Data items
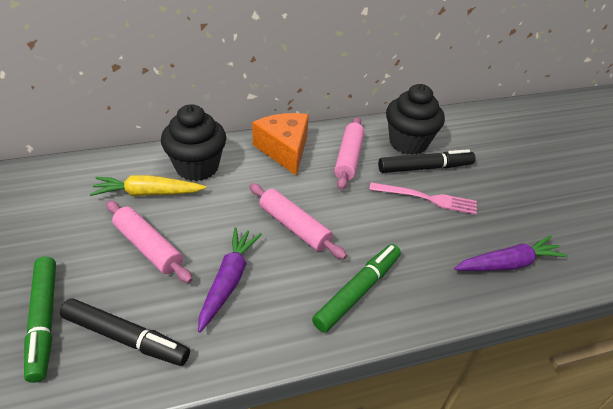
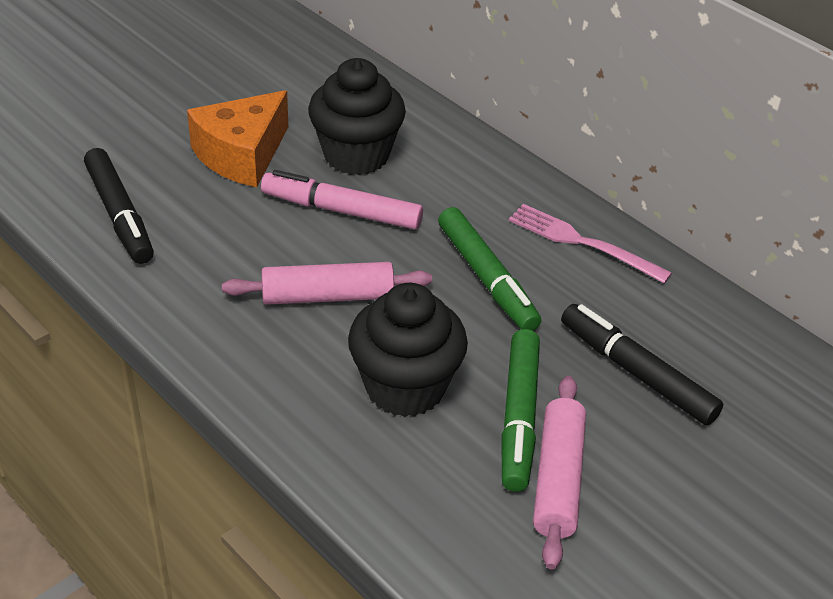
pink marker: 0 -> 1
pink rolling pin: 3 -> 2
purple carrot: 2 -> 0
yellow carrot: 1 -> 0

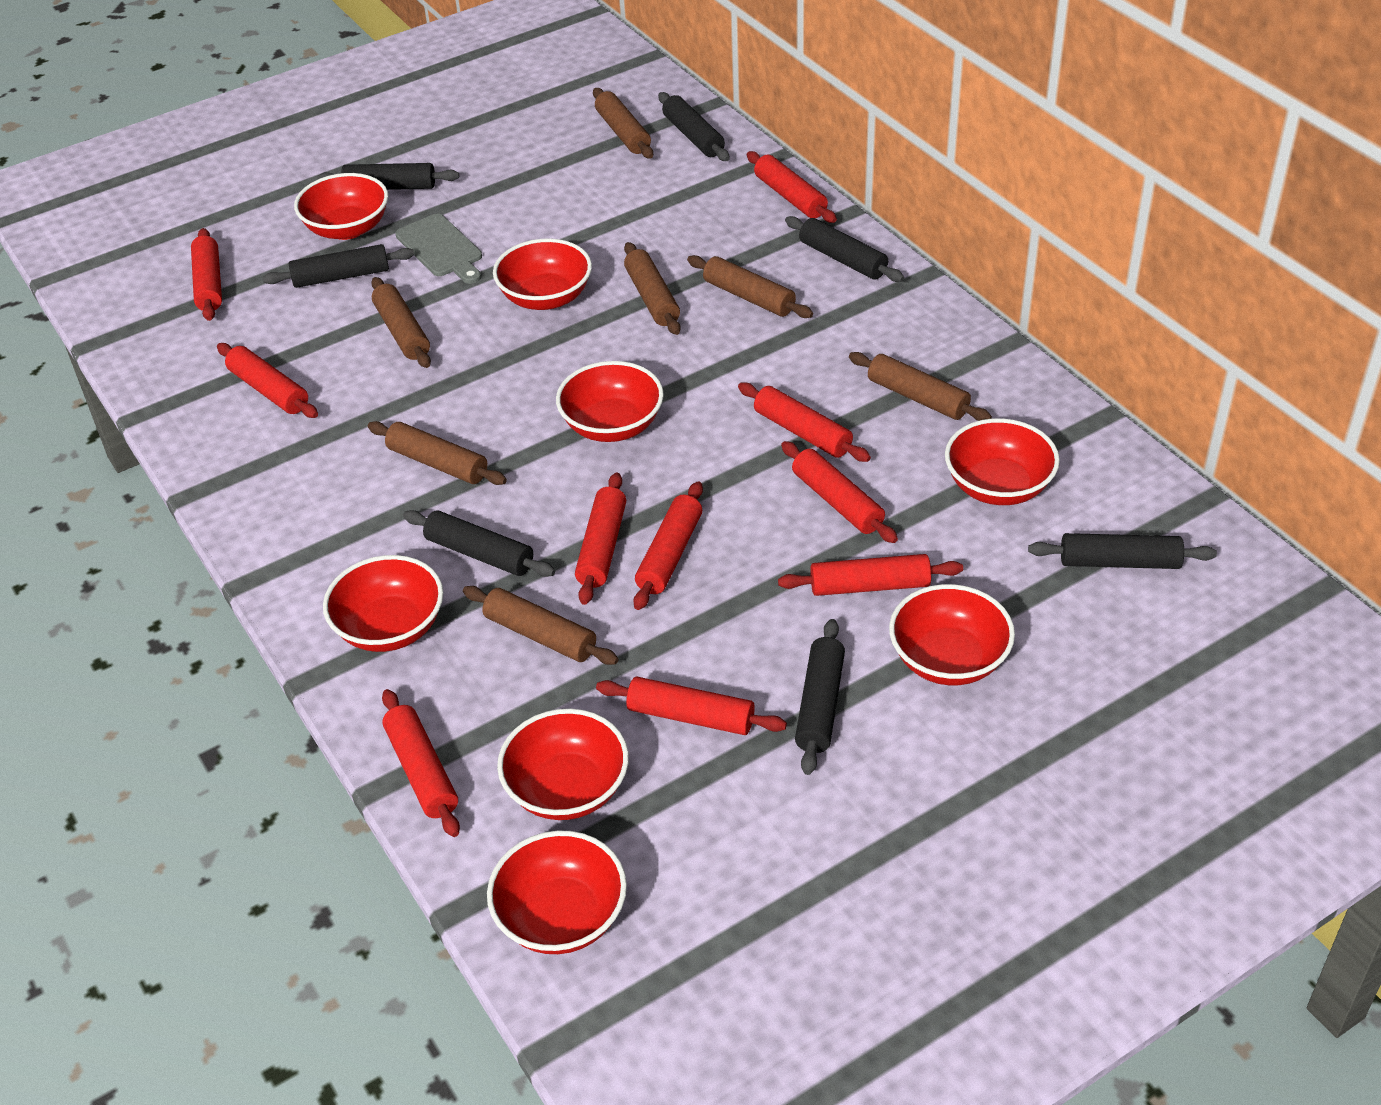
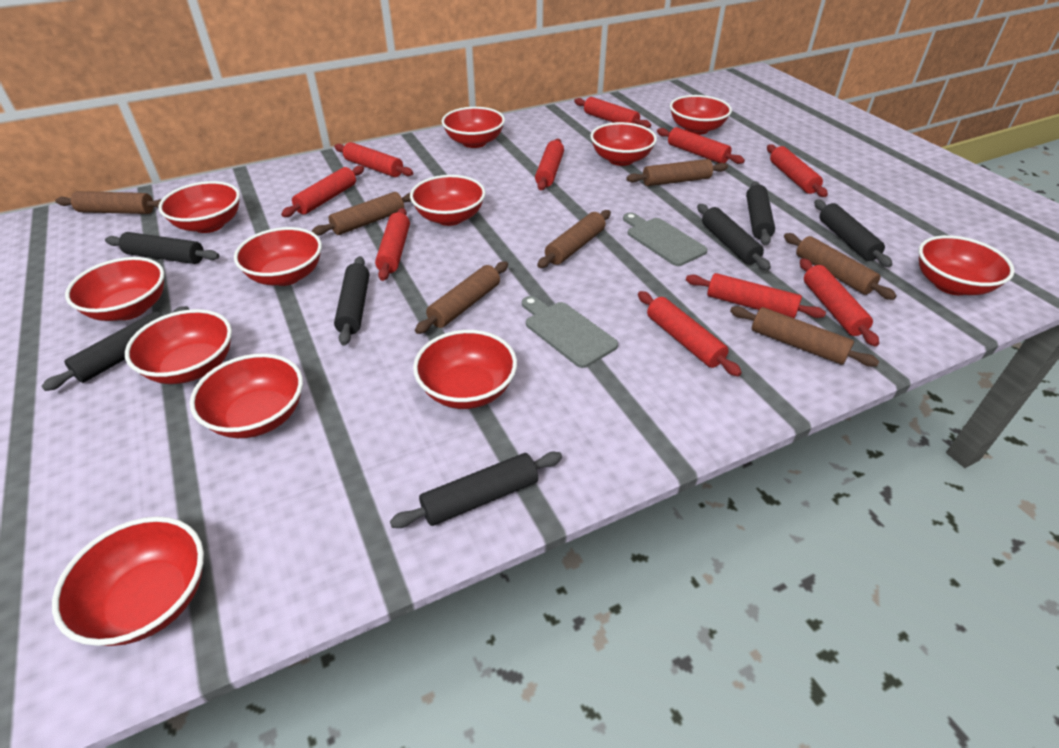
grey cutting board: 1 -> 2
red bowl: 8 -> 12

▶ **Instructions to follow**
When you copy the entries above, reproduce each line exactly and leave out any pictures.

▶ **Finished task**
pink marker: 0 -> 1
pink rolling pin: 3 -> 2
purple carrot: 2 -> 0
yellow carrot: 1 -> 0

grey cutting board: 1 -> 2
red bowl: 8 -> 12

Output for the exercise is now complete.